INFORMATION SUPPLIED.
------------
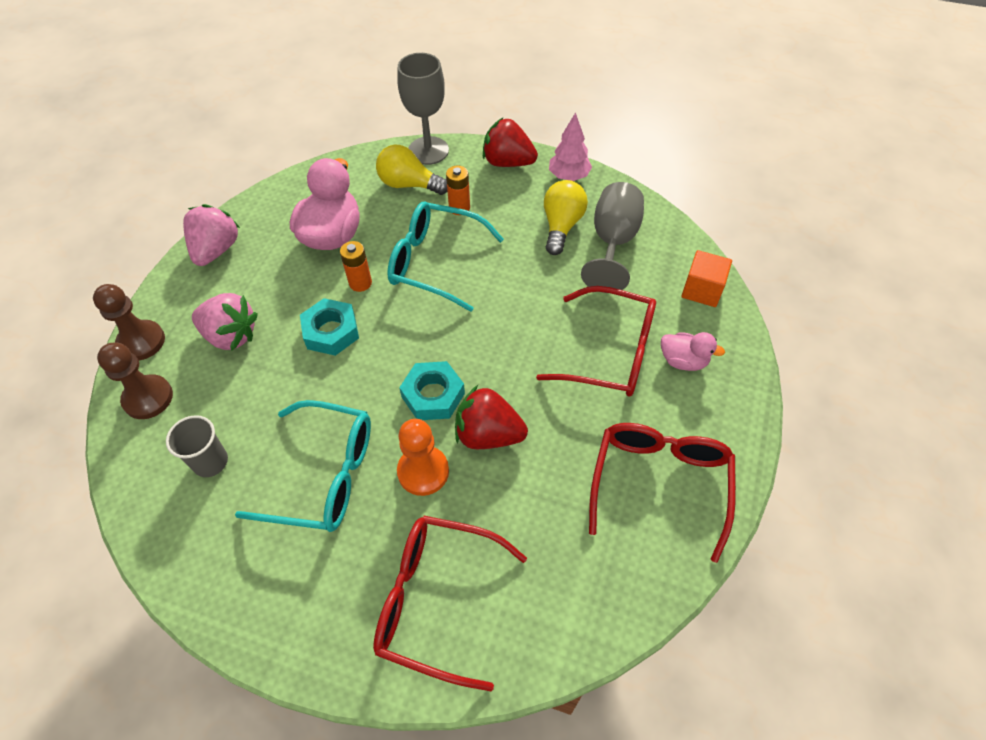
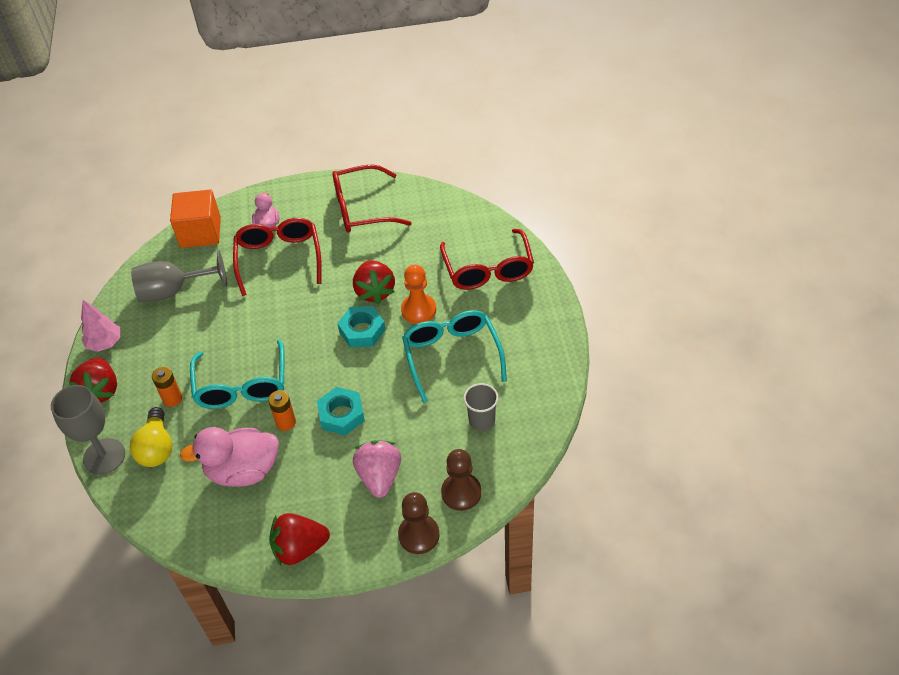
camera: 115 degrees left, 5 degrees down
pink strawberry [183,204,240,266] -> red strawberry [269,513,330,566]
yellow light bulb [544,180,588,255] -> none
orange cube [682,250,732,307] -> orange cube [170,190,221,248], size x1.51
------------
When you copy the data, keep every line exact and drop the pictures.

camera: 115 degrees left, 5 degrees down
pink strawberry [183,204,240,266] -> red strawberry [269,513,330,566]
yellow light bulb [544,180,588,255] -> none
orange cube [682,250,732,307] -> orange cube [170,190,221,248], size x1.51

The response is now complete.